TASK MATERIAL:

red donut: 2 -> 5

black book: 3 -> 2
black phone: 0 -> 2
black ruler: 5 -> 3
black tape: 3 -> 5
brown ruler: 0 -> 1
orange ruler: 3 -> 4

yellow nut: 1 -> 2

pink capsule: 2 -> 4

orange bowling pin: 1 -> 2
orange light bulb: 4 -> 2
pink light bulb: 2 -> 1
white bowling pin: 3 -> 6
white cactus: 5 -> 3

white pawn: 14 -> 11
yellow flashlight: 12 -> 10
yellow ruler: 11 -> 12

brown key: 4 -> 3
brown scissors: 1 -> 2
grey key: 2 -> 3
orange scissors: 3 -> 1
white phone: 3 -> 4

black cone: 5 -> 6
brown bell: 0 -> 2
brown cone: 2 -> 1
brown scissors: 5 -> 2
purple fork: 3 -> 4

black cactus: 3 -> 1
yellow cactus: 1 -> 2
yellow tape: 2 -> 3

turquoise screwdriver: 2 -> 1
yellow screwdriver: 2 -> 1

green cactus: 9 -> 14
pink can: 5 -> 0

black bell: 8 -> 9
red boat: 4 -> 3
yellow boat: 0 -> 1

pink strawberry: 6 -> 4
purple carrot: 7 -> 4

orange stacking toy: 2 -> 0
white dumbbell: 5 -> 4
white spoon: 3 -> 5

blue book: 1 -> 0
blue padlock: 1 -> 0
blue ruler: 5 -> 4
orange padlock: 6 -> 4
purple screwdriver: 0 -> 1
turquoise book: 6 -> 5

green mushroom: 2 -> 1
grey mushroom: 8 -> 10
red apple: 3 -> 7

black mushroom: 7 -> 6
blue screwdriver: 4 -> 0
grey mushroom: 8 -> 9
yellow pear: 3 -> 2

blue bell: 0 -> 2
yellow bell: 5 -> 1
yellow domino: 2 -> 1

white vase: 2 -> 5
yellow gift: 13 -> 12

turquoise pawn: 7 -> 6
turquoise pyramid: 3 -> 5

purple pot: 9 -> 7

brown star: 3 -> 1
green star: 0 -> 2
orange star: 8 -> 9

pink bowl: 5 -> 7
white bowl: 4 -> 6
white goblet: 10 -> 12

WHAT YOU ARE ASKED TO DO: Filter the records for the word "grey" and show every line that has it.

ANSWER SECTION:
grey key: 2 -> 3
grey mushroom: 8 -> 10
grey mushroom: 8 -> 9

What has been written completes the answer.